─── INPUT DATA ───
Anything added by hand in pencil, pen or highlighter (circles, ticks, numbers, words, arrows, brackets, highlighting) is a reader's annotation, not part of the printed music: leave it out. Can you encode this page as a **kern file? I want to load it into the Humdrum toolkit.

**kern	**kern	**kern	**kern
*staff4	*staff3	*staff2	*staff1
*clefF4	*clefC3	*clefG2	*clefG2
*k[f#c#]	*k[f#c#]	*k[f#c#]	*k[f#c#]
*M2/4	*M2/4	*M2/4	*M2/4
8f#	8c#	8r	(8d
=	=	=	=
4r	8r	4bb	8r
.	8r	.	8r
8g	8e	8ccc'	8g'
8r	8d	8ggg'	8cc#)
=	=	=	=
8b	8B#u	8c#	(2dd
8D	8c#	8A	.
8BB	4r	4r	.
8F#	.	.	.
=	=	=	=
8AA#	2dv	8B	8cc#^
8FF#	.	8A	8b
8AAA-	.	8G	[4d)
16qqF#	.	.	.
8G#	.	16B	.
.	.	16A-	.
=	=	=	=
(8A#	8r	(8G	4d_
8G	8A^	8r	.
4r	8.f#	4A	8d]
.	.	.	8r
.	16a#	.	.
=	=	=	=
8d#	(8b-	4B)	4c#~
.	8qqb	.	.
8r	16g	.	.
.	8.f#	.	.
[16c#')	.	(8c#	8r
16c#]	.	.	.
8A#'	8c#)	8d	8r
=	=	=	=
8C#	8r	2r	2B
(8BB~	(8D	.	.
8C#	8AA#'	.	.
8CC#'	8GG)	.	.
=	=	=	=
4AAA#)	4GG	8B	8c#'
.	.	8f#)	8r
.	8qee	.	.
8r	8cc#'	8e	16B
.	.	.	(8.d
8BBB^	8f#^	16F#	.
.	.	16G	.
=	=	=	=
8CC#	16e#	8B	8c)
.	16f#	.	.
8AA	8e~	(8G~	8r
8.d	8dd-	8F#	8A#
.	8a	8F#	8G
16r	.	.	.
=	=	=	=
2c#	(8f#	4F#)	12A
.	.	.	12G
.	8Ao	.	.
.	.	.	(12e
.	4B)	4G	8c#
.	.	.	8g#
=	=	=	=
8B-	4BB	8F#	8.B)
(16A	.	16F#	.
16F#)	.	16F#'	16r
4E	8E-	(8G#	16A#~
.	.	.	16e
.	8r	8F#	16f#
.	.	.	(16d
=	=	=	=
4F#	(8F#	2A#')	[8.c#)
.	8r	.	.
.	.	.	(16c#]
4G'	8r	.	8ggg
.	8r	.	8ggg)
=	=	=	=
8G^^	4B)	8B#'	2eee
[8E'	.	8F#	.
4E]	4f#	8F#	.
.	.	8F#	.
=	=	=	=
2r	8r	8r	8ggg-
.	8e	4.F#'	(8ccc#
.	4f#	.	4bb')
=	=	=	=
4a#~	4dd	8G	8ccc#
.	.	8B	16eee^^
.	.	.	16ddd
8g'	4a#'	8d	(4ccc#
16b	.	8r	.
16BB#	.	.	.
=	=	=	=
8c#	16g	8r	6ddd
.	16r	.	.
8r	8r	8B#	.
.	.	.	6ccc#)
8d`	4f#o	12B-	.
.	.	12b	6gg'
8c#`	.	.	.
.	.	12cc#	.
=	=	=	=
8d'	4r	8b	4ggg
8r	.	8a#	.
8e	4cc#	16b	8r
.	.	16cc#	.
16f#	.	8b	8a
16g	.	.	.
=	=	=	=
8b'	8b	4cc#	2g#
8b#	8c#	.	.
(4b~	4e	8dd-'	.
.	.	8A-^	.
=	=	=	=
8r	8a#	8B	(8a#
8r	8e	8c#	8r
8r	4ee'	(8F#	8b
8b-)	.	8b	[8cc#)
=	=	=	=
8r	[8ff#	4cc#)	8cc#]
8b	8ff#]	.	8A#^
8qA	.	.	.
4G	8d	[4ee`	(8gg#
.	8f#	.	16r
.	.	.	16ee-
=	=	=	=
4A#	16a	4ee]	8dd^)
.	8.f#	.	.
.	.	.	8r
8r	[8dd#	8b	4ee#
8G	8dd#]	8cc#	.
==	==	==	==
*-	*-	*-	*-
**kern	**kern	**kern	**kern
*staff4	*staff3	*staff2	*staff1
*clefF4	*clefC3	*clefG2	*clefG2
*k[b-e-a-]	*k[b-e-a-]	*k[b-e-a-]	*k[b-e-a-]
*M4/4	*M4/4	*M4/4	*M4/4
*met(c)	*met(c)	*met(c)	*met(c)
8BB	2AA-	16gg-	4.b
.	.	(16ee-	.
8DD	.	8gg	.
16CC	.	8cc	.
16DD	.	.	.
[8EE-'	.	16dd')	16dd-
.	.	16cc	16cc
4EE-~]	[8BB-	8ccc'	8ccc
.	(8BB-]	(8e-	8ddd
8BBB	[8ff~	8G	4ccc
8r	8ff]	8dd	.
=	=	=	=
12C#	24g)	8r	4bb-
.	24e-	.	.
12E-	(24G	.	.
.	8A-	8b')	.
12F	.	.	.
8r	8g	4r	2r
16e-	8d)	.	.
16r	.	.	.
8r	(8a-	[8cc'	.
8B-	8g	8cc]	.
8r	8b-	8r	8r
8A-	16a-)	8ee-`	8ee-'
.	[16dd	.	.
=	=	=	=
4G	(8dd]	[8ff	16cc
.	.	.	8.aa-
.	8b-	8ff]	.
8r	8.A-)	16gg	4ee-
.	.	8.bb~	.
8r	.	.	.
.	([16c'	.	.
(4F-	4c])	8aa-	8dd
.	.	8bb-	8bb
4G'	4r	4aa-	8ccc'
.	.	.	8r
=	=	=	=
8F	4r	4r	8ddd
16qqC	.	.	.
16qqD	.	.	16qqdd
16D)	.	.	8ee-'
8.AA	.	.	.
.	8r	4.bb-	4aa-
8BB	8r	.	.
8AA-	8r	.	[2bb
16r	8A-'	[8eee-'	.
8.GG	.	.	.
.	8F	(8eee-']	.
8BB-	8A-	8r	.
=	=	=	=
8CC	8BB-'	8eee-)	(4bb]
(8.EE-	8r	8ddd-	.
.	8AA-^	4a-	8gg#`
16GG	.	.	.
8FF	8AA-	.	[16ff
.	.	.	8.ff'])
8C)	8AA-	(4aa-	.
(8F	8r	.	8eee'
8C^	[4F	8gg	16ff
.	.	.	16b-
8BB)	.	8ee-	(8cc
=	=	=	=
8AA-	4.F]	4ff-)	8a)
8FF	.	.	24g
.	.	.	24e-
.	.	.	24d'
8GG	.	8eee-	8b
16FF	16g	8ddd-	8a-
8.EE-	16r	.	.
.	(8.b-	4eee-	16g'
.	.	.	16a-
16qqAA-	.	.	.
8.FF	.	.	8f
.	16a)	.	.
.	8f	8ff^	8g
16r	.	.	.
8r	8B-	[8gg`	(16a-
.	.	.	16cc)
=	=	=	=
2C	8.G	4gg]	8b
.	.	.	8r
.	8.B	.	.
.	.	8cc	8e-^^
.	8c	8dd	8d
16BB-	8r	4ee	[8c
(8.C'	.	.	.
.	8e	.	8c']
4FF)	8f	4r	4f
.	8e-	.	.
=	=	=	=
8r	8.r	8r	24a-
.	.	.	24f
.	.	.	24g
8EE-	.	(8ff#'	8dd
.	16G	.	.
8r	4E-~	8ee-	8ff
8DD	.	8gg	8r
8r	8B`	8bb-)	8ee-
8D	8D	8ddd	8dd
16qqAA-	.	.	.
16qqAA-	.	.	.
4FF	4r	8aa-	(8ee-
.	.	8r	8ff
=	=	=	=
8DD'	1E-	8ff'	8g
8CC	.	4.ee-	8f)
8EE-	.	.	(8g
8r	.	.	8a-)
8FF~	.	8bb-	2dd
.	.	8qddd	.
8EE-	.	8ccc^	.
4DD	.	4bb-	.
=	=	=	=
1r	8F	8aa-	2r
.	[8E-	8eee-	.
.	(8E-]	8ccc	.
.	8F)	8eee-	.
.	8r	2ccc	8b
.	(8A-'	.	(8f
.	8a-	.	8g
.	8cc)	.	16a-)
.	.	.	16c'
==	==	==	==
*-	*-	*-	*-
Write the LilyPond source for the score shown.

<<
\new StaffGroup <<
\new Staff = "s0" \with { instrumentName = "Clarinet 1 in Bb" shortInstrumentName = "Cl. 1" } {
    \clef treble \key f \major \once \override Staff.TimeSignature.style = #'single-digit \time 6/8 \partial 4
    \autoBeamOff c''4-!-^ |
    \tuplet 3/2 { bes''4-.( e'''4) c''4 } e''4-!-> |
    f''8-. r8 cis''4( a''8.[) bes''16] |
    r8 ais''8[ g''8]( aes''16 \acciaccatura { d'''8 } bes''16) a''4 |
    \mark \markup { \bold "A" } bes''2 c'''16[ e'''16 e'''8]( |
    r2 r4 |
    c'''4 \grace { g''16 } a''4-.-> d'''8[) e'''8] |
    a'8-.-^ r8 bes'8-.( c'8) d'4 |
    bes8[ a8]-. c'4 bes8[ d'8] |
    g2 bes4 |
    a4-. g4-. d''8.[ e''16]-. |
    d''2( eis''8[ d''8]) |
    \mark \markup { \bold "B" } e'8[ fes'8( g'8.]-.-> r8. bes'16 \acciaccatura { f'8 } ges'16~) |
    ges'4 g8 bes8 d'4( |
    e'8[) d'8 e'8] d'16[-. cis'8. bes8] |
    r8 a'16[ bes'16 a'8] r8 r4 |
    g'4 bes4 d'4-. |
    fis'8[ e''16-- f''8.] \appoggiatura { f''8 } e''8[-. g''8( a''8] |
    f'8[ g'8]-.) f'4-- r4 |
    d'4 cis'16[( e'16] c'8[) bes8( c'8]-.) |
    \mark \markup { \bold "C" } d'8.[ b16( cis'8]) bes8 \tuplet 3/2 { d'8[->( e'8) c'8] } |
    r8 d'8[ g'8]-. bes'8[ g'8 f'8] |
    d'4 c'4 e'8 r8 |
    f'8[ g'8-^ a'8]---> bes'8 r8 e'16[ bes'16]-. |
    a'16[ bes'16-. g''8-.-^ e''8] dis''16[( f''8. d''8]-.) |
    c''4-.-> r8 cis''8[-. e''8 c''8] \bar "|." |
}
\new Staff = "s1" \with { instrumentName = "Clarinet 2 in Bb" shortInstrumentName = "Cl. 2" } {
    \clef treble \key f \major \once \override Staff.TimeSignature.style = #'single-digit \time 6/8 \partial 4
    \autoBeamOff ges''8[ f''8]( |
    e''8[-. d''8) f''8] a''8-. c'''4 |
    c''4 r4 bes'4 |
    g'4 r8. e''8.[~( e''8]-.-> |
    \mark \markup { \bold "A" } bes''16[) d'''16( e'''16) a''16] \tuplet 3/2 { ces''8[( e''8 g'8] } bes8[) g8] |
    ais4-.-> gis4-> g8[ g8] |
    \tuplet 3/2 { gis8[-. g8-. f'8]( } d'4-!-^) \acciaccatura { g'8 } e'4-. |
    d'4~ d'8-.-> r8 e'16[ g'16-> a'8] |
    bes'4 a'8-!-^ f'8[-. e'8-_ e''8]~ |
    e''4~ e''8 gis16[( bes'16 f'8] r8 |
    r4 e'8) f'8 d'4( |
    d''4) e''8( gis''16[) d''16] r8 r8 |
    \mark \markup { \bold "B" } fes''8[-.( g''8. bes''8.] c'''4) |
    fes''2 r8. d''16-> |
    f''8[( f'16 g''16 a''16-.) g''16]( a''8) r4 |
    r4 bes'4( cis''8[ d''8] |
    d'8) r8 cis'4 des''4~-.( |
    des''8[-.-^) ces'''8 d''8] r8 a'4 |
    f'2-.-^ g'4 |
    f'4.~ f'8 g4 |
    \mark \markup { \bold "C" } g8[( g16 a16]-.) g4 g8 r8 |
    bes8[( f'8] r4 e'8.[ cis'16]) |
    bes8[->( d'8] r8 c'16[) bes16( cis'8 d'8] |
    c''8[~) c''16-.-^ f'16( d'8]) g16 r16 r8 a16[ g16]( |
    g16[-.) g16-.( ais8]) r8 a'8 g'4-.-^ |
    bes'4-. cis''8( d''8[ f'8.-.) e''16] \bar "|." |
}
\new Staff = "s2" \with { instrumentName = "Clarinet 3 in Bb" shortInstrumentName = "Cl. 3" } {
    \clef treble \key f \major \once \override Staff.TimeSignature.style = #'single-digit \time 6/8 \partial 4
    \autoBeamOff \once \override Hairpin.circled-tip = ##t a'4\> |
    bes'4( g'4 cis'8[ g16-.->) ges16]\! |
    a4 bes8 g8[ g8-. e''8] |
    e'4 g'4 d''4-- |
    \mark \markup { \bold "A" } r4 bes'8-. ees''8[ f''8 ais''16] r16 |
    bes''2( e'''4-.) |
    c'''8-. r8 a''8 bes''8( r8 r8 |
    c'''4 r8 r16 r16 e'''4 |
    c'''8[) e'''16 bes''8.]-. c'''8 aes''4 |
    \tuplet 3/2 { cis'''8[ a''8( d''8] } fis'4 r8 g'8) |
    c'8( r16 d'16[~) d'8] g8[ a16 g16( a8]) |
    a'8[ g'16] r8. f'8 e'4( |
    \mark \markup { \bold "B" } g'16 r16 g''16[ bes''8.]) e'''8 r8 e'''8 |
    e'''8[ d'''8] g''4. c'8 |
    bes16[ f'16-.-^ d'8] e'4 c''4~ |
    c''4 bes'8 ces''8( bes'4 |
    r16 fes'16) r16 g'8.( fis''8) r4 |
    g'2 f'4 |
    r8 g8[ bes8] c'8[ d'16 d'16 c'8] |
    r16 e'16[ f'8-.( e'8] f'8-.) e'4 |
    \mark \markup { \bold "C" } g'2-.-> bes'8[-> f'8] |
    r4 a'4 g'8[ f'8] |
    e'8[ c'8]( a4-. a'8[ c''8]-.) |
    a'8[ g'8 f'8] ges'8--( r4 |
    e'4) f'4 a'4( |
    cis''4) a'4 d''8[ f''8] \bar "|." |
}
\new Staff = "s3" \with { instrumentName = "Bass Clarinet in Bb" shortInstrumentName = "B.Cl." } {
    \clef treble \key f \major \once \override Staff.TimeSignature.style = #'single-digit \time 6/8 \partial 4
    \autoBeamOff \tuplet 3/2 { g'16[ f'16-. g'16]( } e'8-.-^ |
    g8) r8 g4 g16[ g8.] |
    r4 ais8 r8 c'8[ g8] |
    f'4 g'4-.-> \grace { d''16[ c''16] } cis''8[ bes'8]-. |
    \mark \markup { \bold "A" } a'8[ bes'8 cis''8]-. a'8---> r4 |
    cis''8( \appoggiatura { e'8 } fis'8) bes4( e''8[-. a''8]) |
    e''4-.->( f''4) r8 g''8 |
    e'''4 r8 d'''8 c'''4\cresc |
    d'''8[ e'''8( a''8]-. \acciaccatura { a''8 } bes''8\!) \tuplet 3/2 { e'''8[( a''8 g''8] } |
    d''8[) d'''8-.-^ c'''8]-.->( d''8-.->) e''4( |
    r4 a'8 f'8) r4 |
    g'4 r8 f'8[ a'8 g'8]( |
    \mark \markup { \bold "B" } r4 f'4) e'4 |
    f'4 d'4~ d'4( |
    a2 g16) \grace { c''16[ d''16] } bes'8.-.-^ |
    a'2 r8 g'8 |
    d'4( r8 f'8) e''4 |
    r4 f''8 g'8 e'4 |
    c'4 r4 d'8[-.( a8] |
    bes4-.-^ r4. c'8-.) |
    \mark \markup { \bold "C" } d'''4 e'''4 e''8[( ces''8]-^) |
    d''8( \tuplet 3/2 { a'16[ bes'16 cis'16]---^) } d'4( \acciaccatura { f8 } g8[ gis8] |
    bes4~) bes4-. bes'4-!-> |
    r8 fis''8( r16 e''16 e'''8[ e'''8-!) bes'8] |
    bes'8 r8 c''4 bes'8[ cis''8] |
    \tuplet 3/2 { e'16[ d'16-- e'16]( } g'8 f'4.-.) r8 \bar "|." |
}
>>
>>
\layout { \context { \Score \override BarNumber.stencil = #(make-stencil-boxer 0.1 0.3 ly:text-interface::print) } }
───
Show each line from the rows above that contains the string "tuplet", copied in full.

◆ RESPONSE TO THIS EXERCISE
    \tuplet 3/2 { bes''4-.( e'''4) c''4 } e''4-!-> |
    \mark \markup { \bold "C" } d'8.[ b16( cis'8]) bes8 \tuplet 3/2 { d'8[->( e'8) c'8] } |
    \mark \markup { \bold "A" } bes''16[) d'''16( e'''16) a''16] \tuplet 3/2 { ces''8[( e''8 g'8] } bes8[) g8] |
    \tuplet 3/2 { gis8[-. g8-. f'8]( } d'4-!-^) \acciaccatura { g'8 } e'4-. |
    \tuplet 3/2 { cis'''8[ a''8( d''8] } fis'4 r8 g'8) |
    \autoBeamOff \tuplet 3/2 { g'16[ f'16-. g'16]( } e'8-.-^ |
    d'''8[ e'''8( a''8]-. \acciaccatura { a''8 } bes''8\!) \tuplet 3/2 { e'''8[( a''8 g''8] } |
    d''8( \tuplet 3/2 { a'16[ bes'16 cis'16]---^) } d'4( \acciaccatura { f8 } g8[ gis8] |
    \tuplet 3/2 { e'16[ d'16-- e'16]( } g'8 f'4.-.) r8 \bar "|." |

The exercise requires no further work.